■ What you are asked to do
Pick out and copy every line below that has the word "pentagon".
─── Dataset
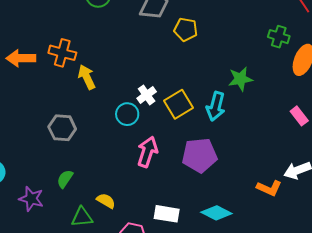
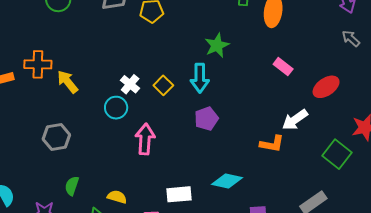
yellow square: (178, 104) -> (163, 85), size x0.7
purple pentagon: (200, 155) -> (206, 119), moved, size x0.7

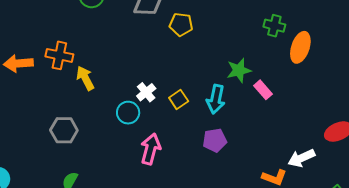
pink rectangle: (283, 67) -> (263, 90), moved

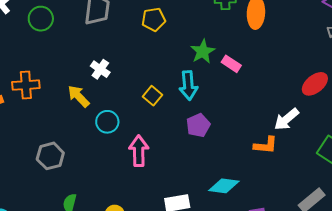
yellow pentagon: (181, 24) -> (154, 19), moved
yellow arrow: (85, 78) -> (79, 96), moved
white cross: (146, 92) -> (100, 69), moved

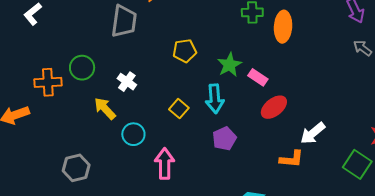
green circle: (41, 19) -> (82, 68), moved
yellow pentagon: (154, 19) -> (185, 51), moved
red ellipse: (315, 84) -> (274, 107), moved
orange cross: (26, 85) -> (48, 82), moved

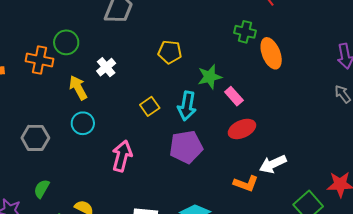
orange ellipse: (283, 27) -> (271, 53), turned -40
orange cross: (48, 82) -> (39, 60), moved
cyan circle: (133, 134) -> (83, 123), moved
purple pentagon: (224, 139) -> (186, 147), size x1.4

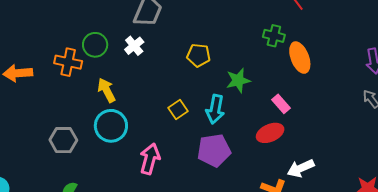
white cross: (106, 67) -> (134, 46), moved
pink rectangle: (234, 96) -> (281, 104), moved
cyan circle: (83, 123) -> (111, 126), size x1.4

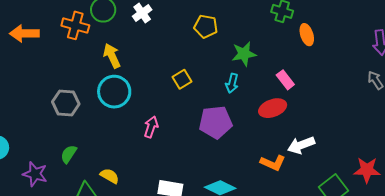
orange ellipse: (300, 58) -> (307, 35), size x0.7
cyan arrow: (215, 109) -> (232, 83), moved, size x0.7
pink arrow: (150, 159) -> (151, 127), size x0.7

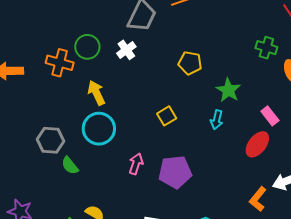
green star: (244, 54) -> (228, 90), turned -30
red ellipse: (273, 108) -> (257, 144), turned -32
purple pentagon: (216, 122) -> (175, 172), moved
green semicircle: (69, 154) -> (70, 166), moved, turned -72
orange L-shape: (273, 163) -> (258, 199), turned 105

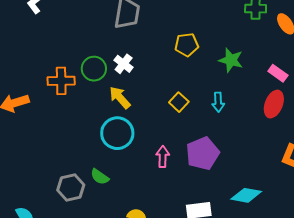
green circle: (87, 47) -> (94, 69), moved
white cross: (126, 50) -> (124, 64), moved
yellow arrow: (96, 93) -> (120, 98), moved
cyan arrow: (217, 120) -> (218, 102), moved
gray hexagon: (50, 140) -> (71, 187), moved

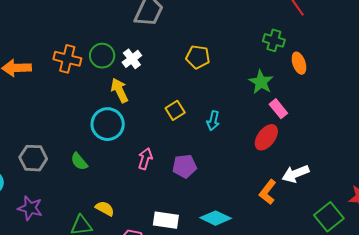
green star: (231, 60) -> (261, 82), moved
purple pentagon: (203, 153) -> (185, 166), size x0.7
gray hexagon: (71, 187) -> (33, 158), moved

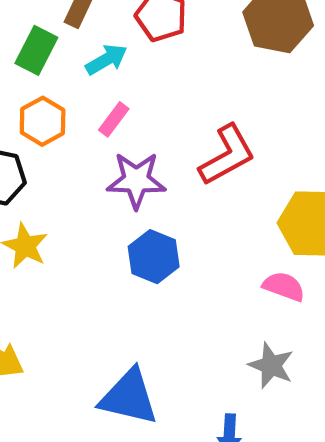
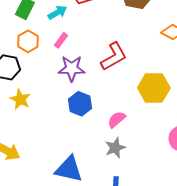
pink semicircle: (284, 287) -> (117, 119), moved, turned -60
gray star: (271, 365) -> (115, 148), moved, turned 30

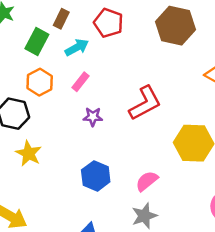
purple star: (72, 68) -> (93, 117), size x0.6
blue hexagon: (80, 104) -> (96, 176), moved

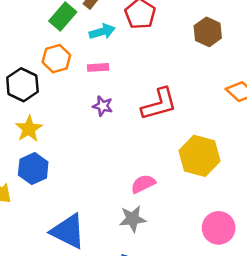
brown hexagon: (176, 26) -> (208, 32), size x0.7
pink rectangle: (80, 82) -> (98, 67), turned 36
blue hexagon: (96, 176) -> (33, 169), moved

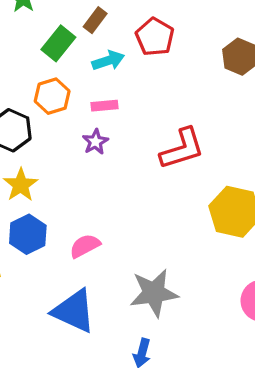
purple star: (103, 106) -> (95, 142), moved, turned 30
pink semicircle: (143, 184) -> (85, 246), moved
gray star: (133, 219) -> (154, 293), size x1.4

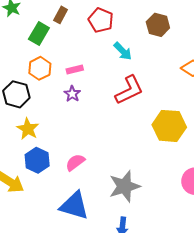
cyan arrow: (108, 61) -> (123, 51), moved, turned 72

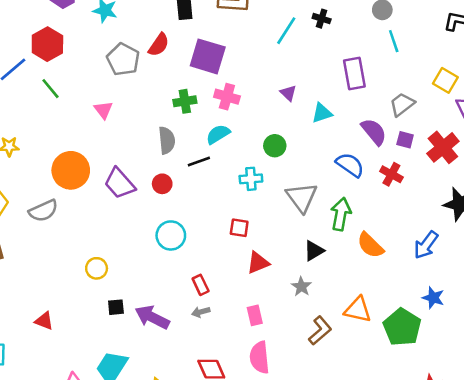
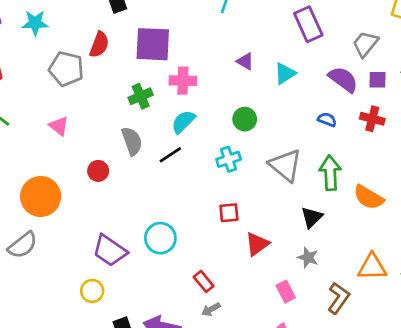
blue semicircle: (350, 165) -> (327, 120), size x0.6
purple trapezoid: (120, 183) -> (110, 251), moved
red circle: (162, 184) -> (98, 171), moved
pink rectangle: (255, 315) -> (286, 292), moved

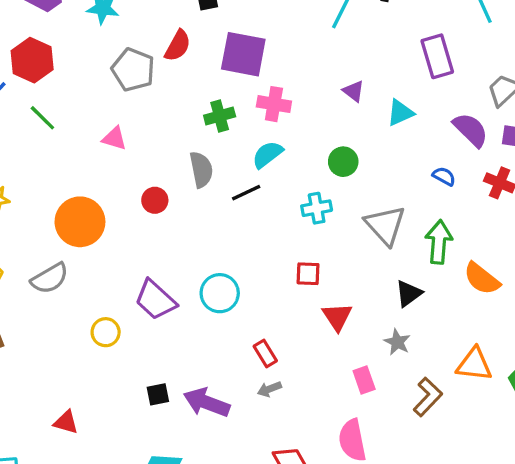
pink triangle: (59, 126) -> (114, 138), turned -30
red triangle: (257, 244) -> (337, 317), turned -35
yellow circle: (92, 291) -> (106, 332), moved

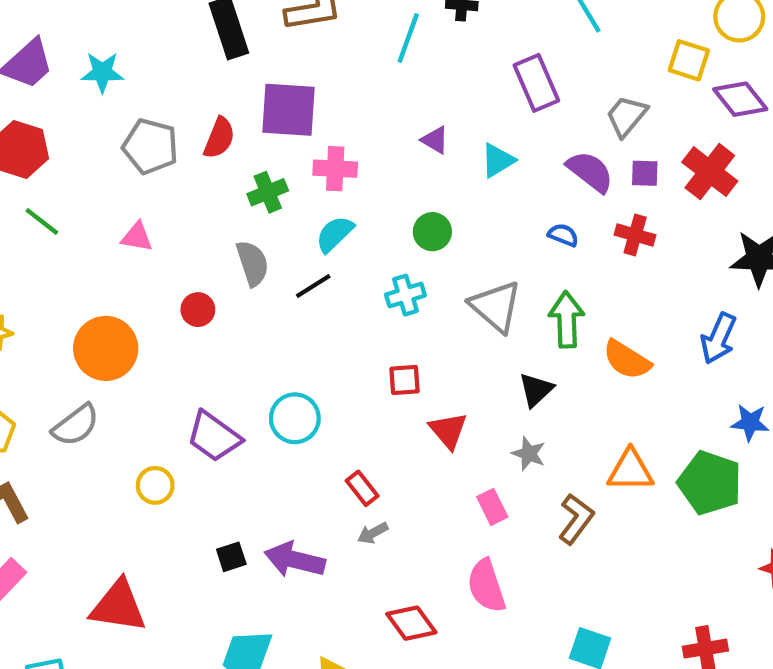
red semicircle: (178, 46) -> (219, 138), moved
red triangle: (66, 422) -> (118, 606), size x1.8

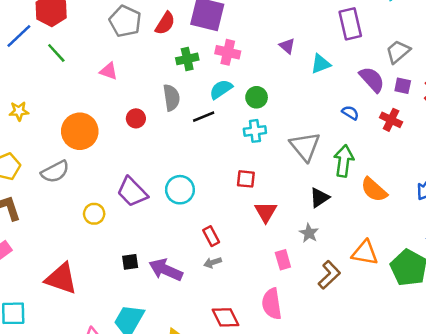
green circle: (432, 232) -> (257, 97), moved

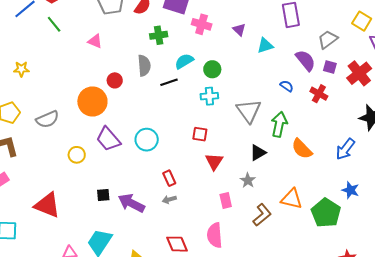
pink cross: (228, 52) -> (202, 24), moved
orange circle: (80, 131) -> (92, 101), moved

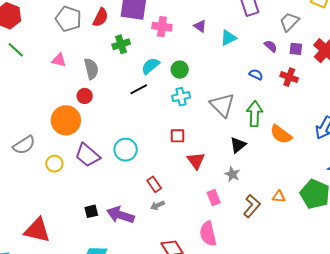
purple semicircle: (306, 60) -> (271, 46), size x0.6
gray semicircle: (144, 66) -> (91, 69), moved
yellow circle: (77, 155) -> (54, 164), moved
orange triangle: (292, 199) -> (279, 197), moved, size x0.6

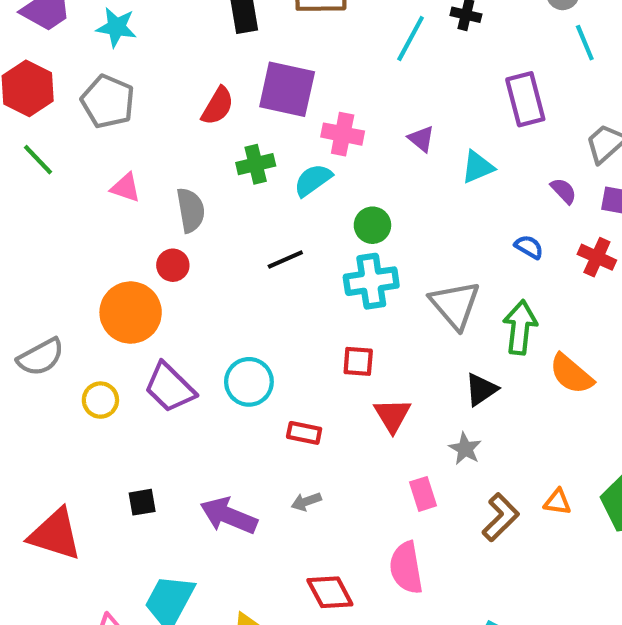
gray pentagon: (68, 19) -> (108, 101), moved
cyan semicircle: (150, 66) -> (313, 180), moved
cyan cross: (181, 97) -> (371, 281), size x1.4
red rectangle: (154, 184) -> (304, 433), moved, turned -49
black square: (91, 211) -> (142, 502), moved

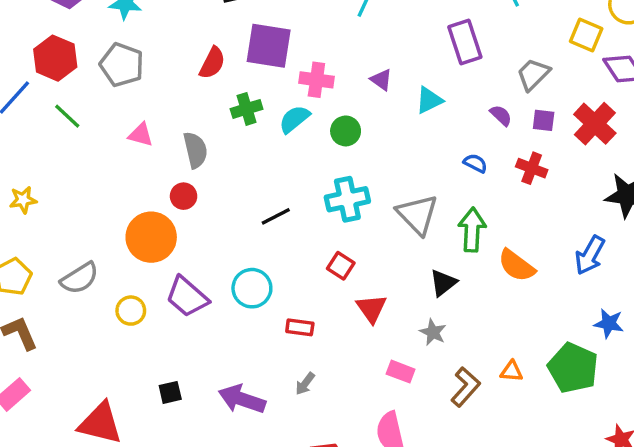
green circle: (372, 225) -> (346, 131), moved
black line: (285, 259) -> (276, 216), moved
red square: (358, 361) -> (341, 266), turned 32
pink rectangle: (423, 494) -> (401, 372), turned -48
gray arrow: (306, 502) -> (305, 384), turned -30

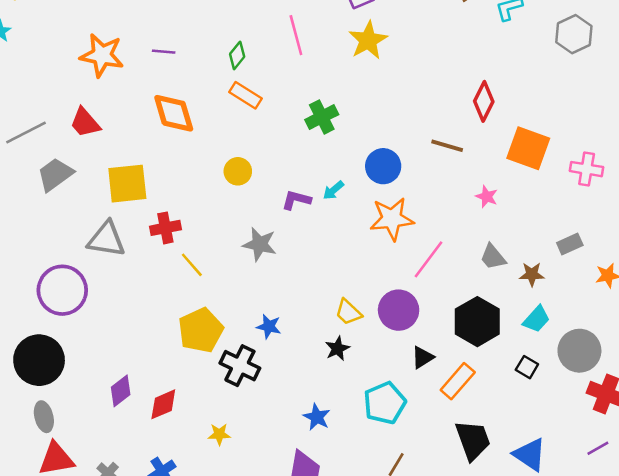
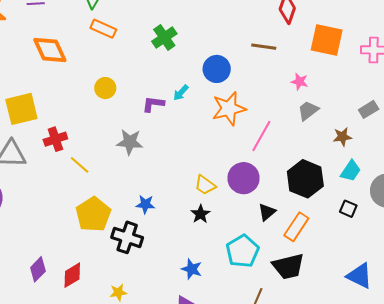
gray trapezoid: (493, 257) -> (308, 111), moved, turned 100
black trapezoid: (473, 440) -> (288, 266), moved, turned 104

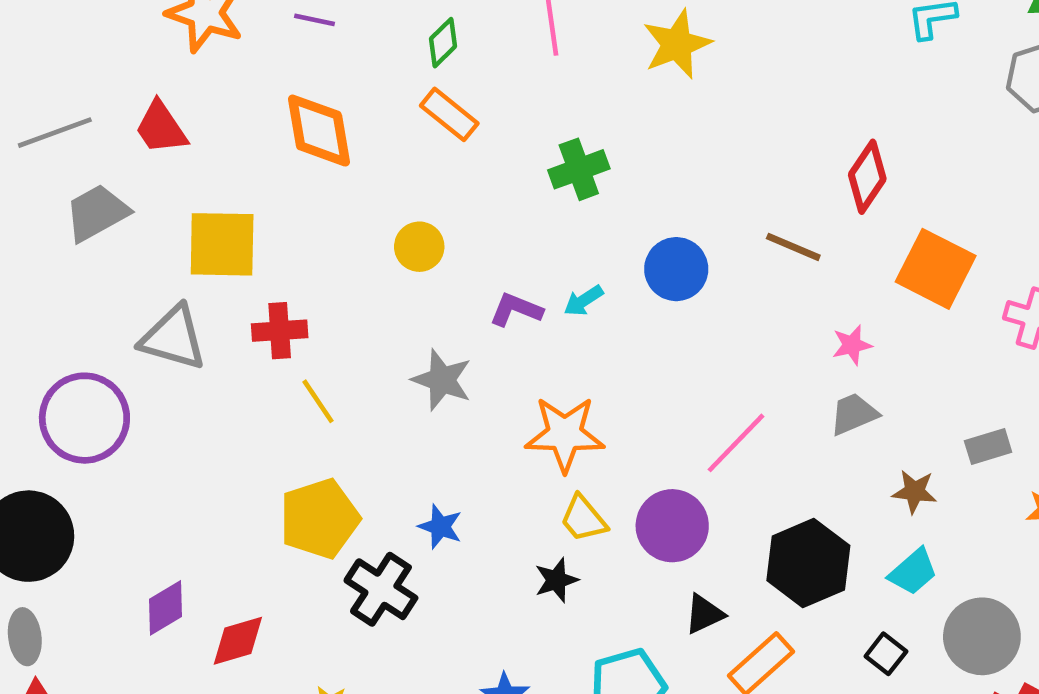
pink star: (300, 82) -> (852, 345), turned 30
orange star: (229, 109) -> (565, 434), moved

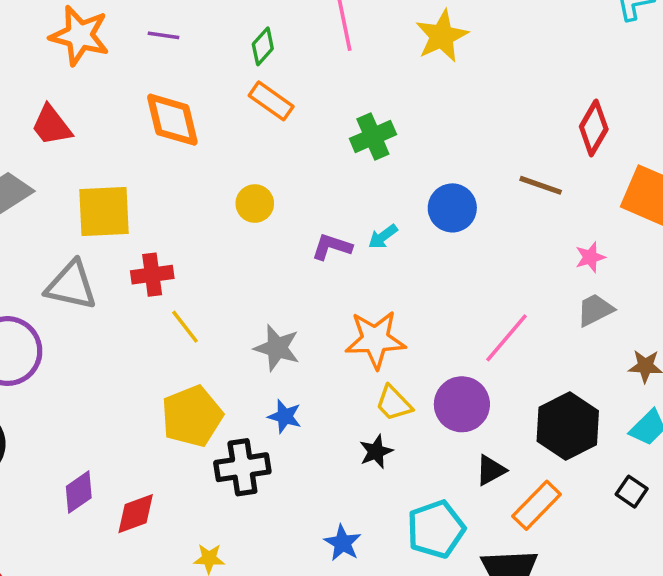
gray star: (442, 380) -> (277, 348), moved
black cross: (381, 589) -> (242, 467), turned -38

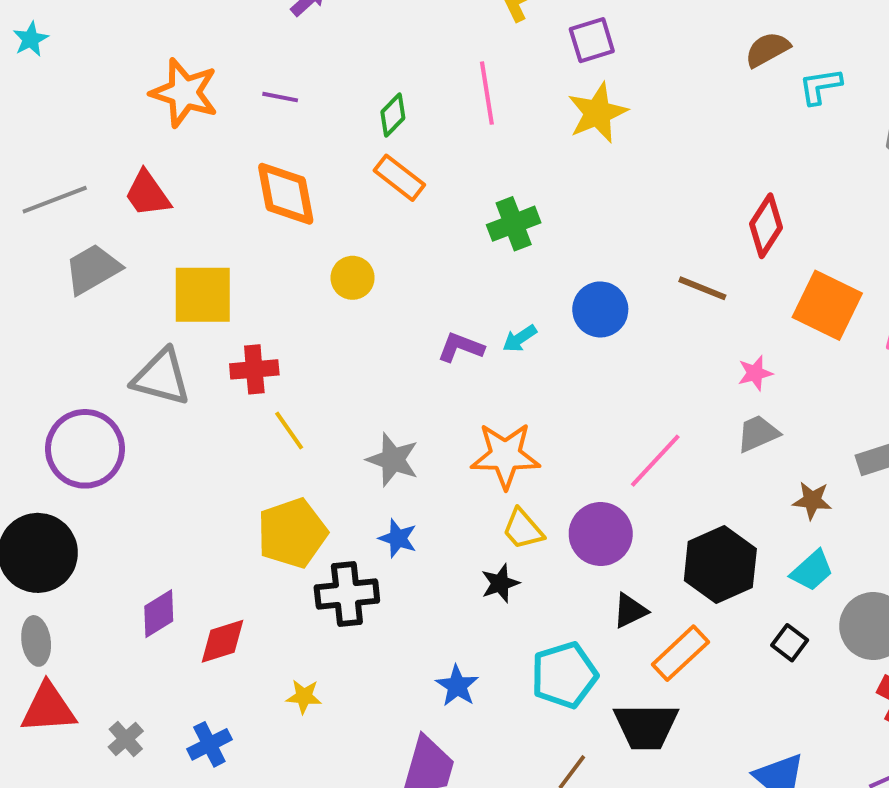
yellow circle: (255, 204) -> (353, 278), moved

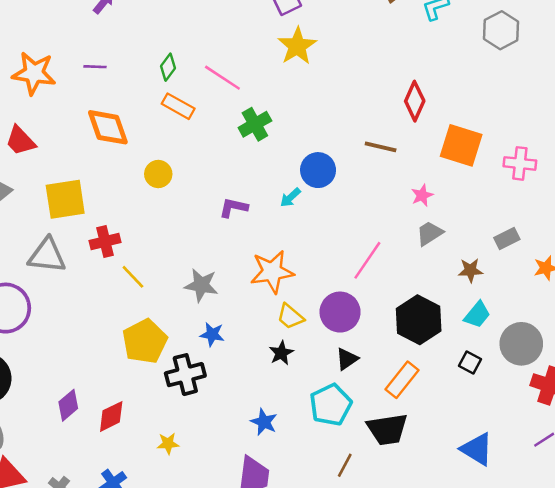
pink line: (487, 93) -> (222, 78), moved, turned -39
cyan arrow: (520, 338) -> (290, 197), moved
black triangle: (630, 611) -> (347, 359), moved

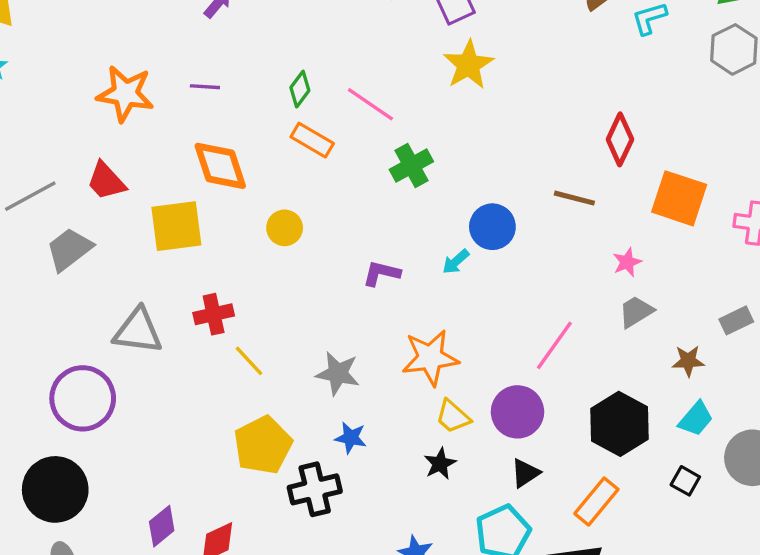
yellow square: (65, 199) -> (176, 226), moved

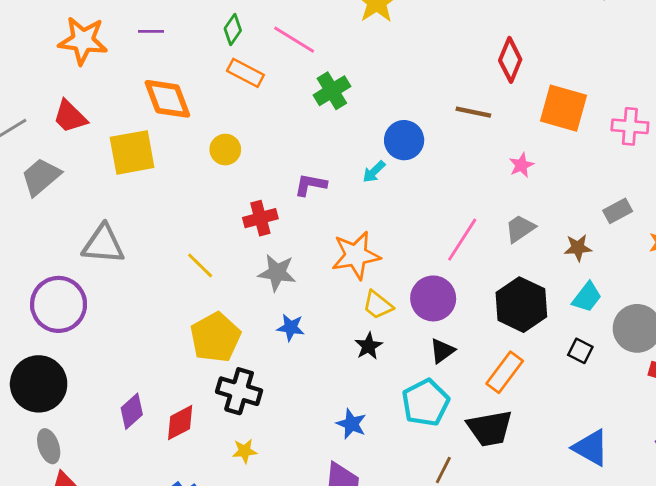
gray trapezoid: (636, 312) -> (520, 229), moved
red cross: (214, 314) -> (260, 218), moved
black cross: (315, 489) -> (239, 391), moved, turned 33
──────
■ Solution for this problem
purple pentagon: (200, 155) -> (206, 119), moved, size x0.7
yellow pentagon: (181, 24) -> (154, 19), moved
yellow pentagon: (154, 19) -> (185, 51), moved
purple pentagon: (224, 139) -> (186, 147), size x1.4
purple pentagon: (216, 122) -> (175, 172), moved
purple pentagon: (203, 153) -> (185, 166), size x0.7
gray pentagon: (68, 19) -> (108, 101), moved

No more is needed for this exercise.